::: Data

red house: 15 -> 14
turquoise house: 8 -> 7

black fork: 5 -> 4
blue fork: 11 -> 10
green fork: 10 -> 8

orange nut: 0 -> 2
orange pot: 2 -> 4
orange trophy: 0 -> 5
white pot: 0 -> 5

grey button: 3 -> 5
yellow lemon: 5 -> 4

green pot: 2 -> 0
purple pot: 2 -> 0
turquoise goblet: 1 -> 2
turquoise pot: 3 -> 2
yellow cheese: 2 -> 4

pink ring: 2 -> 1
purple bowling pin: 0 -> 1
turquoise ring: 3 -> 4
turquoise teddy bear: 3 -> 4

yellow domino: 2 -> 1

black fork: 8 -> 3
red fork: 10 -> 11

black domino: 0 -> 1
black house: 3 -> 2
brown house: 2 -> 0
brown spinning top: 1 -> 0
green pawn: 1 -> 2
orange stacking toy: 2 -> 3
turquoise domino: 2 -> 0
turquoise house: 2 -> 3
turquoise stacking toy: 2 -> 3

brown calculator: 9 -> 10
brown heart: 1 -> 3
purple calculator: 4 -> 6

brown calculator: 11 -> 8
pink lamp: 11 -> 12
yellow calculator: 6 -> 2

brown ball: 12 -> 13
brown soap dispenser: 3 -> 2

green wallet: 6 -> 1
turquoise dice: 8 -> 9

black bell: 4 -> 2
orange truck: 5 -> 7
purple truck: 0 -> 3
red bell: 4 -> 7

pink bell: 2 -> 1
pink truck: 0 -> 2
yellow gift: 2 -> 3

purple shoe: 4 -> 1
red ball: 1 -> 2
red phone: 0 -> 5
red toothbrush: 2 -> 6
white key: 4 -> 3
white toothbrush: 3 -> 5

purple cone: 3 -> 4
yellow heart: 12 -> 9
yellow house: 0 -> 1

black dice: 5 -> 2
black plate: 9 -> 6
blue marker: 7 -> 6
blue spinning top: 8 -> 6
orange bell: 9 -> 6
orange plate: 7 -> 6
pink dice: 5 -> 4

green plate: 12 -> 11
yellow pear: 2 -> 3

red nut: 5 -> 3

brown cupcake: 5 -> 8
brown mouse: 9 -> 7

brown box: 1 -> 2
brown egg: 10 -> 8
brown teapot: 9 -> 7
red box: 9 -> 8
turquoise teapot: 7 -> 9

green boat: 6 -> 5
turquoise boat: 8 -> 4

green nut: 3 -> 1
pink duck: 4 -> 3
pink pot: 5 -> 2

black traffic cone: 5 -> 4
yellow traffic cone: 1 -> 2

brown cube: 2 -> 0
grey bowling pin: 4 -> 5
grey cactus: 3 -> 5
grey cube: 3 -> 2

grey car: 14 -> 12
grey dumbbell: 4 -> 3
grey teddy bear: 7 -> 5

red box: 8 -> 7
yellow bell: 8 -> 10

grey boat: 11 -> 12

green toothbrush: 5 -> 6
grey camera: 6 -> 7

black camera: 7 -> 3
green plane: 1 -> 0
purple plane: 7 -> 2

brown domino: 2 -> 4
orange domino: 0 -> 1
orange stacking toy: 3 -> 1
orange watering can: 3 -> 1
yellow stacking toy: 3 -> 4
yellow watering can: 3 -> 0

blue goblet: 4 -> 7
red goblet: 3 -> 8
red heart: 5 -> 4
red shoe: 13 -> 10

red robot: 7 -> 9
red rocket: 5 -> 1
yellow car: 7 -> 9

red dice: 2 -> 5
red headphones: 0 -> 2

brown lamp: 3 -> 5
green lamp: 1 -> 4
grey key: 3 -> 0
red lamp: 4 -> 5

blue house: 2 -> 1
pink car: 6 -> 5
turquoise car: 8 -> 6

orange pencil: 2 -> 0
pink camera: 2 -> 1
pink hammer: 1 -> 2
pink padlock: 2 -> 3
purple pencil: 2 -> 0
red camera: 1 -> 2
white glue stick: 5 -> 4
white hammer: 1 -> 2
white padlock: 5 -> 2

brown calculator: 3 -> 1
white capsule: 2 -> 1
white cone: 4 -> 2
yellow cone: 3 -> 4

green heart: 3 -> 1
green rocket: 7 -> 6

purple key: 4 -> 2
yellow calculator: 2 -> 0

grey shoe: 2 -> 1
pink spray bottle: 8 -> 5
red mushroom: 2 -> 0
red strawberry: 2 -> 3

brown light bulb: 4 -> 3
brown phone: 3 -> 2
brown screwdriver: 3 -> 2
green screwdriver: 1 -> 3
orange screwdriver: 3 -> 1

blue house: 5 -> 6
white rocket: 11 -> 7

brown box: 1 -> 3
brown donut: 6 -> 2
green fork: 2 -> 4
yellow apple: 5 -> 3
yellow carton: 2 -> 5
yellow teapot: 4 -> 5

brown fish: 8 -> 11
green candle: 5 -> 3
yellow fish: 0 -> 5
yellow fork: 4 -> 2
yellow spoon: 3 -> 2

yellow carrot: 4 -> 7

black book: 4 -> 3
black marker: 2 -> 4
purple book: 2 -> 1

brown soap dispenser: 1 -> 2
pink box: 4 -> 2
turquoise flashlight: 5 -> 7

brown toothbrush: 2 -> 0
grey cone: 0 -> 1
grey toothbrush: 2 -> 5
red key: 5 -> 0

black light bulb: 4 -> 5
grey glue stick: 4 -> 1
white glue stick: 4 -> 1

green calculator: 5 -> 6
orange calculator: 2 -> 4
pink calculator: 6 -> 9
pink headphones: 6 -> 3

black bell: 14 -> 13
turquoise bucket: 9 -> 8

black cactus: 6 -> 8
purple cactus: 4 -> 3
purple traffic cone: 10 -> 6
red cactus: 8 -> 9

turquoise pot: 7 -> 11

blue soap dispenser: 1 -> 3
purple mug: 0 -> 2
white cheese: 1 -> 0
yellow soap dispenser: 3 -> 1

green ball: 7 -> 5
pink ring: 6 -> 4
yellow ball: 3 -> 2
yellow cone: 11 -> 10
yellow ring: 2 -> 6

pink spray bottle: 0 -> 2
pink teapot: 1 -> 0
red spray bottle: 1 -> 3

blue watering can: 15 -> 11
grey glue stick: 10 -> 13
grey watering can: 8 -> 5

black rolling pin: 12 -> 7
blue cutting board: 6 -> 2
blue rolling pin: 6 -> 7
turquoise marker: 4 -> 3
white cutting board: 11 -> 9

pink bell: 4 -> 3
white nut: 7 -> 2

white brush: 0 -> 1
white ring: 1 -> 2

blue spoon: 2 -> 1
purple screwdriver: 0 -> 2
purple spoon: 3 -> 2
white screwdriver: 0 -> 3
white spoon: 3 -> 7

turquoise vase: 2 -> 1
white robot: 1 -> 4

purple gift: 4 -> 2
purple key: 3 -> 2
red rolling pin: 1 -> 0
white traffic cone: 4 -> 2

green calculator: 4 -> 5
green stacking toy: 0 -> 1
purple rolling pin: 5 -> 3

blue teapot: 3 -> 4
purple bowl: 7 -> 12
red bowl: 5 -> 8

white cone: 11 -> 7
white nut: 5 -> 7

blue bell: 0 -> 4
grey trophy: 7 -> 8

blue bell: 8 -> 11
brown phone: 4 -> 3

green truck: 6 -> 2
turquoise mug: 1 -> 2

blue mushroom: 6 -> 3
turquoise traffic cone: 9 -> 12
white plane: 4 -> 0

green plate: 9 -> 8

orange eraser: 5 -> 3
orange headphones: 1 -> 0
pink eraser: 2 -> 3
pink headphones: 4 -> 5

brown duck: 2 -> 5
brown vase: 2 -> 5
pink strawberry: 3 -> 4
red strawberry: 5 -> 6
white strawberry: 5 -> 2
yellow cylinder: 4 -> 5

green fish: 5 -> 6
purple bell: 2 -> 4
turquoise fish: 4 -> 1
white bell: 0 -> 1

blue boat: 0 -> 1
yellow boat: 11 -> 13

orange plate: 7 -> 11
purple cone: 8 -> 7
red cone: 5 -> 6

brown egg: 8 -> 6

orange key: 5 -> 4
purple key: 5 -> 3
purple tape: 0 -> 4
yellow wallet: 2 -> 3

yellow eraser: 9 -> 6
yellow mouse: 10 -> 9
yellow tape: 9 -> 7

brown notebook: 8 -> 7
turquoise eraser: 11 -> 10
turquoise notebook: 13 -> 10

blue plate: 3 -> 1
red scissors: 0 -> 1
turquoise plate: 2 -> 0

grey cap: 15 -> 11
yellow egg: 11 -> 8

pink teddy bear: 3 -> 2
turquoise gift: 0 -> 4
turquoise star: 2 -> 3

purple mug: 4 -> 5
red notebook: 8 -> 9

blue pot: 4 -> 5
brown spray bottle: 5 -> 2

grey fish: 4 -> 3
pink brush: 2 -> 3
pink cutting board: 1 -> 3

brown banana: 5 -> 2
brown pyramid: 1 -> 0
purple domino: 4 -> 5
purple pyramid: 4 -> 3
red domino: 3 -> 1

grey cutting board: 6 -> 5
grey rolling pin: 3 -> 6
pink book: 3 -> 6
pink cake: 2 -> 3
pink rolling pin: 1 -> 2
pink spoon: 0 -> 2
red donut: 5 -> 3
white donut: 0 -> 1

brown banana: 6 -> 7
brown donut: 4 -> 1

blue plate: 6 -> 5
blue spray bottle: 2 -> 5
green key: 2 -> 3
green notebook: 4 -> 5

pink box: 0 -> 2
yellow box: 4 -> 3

::::::

_Assignment:_
Give again, exactly as written, every line from the first one above through the line that has "orange truck: 5 -> 7" in it.

_Answer space:_
red house: 15 -> 14
turquoise house: 8 -> 7

black fork: 5 -> 4
blue fork: 11 -> 10
green fork: 10 -> 8

orange nut: 0 -> 2
orange pot: 2 -> 4
orange trophy: 0 -> 5
white pot: 0 -> 5

grey button: 3 -> 5
yellow lemon: 5 -> 4

green pot: 2 -> 0
purple pot: 2 -> 0
turquoise goblet: 1 -> 2
turquoise pot: 3 -> 2
yellow cheese: 2 -> 4

pink ring: 2 -> 1
purple bowling pin: 0 -> 1
turquoise ring: 3 -> 4
turquoise teddy bear: 3 -> 4

yellow domino: 2 -> 1

black fork: 8 -> 3
red fork: 10 -> 11

black domino: 0 -> 1
black house: 3 -> 2
brown house: 2 -> 0
brown spinning top: 1 -> 0
green pawn: 1 -> 2
orange stacking toy: 2 -> 3
turquoise domino: 2 -> 0
turquoise house: 2 -> 3
turquoise stacking toy: 2 -> 3

brown calculator: 9 -> 10
brown heart: 1 -> 3
purple calculator: 4 -> 6

brown calculator: 11 -> 8
pink lamp: 11 -> 12
yellow calculator: 6 -> 2

brown ball: 12 -> 13
brown soap dispenser: 3 -> 2

green wallet: 6 -> 1
turquoise dice: 8 -> 9

black bell: 4 -> 2
orange truck: 5 -> 7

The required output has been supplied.